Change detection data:
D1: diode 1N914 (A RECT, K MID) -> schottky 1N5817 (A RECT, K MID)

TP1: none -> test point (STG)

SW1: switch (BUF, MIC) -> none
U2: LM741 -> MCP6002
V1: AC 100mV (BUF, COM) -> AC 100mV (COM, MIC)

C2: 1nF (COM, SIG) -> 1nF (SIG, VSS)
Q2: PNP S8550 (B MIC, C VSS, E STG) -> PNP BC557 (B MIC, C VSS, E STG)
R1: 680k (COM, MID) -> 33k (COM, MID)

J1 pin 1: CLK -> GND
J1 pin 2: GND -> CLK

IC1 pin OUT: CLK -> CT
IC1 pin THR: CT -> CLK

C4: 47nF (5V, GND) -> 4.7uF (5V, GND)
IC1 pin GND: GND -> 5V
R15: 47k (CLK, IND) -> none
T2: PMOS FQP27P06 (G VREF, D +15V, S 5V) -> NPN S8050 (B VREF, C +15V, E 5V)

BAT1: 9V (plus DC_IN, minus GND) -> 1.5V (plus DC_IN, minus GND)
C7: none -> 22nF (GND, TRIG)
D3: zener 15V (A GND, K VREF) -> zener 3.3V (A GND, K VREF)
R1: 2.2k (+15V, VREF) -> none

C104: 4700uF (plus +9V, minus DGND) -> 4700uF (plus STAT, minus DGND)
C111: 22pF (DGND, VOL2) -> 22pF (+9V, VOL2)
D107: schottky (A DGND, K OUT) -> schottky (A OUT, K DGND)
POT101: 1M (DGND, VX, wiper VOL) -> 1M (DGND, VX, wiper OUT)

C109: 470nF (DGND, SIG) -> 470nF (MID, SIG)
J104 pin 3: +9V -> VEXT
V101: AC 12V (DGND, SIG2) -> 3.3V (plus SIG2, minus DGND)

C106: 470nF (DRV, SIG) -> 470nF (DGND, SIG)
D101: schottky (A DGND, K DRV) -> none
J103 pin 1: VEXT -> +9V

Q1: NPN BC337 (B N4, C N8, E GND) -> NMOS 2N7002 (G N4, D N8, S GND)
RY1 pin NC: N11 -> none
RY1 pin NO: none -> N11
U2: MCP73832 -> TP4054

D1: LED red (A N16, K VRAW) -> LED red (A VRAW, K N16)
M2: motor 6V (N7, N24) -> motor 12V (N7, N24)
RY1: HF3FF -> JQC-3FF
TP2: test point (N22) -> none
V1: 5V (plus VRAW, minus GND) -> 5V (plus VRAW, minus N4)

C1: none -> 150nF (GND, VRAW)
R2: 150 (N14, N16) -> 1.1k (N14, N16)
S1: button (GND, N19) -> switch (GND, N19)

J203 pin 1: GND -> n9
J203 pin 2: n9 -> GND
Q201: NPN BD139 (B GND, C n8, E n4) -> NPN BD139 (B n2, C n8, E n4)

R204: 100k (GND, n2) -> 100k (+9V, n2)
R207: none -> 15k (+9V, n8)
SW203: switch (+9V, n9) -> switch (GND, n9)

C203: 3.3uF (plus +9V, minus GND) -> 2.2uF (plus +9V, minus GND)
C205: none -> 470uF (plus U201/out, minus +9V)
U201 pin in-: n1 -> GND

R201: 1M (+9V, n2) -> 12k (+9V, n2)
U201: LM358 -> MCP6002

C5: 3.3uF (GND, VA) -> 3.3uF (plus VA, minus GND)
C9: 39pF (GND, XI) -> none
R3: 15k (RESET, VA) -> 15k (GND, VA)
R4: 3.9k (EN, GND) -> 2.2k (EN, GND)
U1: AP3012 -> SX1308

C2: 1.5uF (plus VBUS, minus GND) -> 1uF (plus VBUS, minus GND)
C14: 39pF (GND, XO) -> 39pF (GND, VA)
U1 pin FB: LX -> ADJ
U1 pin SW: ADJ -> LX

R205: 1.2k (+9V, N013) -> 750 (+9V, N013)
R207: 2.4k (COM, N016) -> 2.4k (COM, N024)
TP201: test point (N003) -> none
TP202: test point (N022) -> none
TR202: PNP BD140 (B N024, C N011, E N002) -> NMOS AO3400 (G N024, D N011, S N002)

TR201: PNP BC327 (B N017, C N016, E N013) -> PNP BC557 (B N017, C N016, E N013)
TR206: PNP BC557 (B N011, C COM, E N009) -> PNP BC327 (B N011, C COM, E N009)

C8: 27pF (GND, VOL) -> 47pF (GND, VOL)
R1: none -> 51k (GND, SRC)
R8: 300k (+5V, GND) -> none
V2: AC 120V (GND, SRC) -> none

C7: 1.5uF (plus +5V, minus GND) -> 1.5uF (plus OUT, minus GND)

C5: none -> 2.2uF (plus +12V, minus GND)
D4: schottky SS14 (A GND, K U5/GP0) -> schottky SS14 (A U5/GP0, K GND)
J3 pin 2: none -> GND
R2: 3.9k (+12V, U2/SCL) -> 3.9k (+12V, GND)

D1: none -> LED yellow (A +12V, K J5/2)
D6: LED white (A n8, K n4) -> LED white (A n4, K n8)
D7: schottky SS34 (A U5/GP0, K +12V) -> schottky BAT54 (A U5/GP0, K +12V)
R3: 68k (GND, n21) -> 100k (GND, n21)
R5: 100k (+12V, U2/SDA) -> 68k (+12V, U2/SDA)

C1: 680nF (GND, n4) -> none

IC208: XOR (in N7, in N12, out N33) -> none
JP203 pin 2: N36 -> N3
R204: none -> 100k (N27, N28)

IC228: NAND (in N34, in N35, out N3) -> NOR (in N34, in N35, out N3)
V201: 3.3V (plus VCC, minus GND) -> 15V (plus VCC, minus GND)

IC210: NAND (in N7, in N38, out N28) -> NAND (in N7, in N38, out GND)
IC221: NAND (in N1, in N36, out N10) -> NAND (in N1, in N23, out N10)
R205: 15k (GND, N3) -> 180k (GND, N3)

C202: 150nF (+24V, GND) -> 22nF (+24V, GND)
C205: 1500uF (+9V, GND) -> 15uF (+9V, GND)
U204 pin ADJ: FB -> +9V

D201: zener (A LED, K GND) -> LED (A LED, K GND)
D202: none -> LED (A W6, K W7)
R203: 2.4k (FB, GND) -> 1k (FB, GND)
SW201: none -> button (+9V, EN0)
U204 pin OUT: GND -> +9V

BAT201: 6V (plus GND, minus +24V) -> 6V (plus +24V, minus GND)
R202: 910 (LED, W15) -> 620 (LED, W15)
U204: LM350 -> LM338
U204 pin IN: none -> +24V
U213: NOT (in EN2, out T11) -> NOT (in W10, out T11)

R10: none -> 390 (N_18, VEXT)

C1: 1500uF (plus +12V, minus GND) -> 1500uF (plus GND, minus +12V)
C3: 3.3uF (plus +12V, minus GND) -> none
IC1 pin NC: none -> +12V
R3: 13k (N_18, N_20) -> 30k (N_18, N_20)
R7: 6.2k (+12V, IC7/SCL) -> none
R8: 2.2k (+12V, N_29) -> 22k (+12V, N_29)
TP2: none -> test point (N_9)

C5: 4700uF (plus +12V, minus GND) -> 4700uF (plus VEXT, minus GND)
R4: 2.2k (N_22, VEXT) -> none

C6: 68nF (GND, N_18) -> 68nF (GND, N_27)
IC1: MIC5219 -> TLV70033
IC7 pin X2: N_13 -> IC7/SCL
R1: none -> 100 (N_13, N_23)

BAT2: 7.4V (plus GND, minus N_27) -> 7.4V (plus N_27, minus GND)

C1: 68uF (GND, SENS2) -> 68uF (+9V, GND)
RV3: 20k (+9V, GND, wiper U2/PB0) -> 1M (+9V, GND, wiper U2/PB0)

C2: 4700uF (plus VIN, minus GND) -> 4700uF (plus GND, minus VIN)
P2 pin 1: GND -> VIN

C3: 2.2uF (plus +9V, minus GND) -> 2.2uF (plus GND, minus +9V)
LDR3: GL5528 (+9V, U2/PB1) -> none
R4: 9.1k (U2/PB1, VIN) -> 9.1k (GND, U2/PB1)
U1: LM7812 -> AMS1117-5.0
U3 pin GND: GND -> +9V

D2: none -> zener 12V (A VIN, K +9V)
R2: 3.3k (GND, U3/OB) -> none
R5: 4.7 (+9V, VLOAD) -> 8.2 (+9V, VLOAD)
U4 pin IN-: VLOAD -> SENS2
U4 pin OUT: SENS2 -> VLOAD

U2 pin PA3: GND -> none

→ Prompt: In the entries above, find each line with the word "point" and return it.

→ Problem solution:
TP1: none -> test point (STG)
TP2: test point (N22) -> none
TP201: test point (N003) -> none
TP202: test point (N022) -> none
TP2: none -> test point (N_9)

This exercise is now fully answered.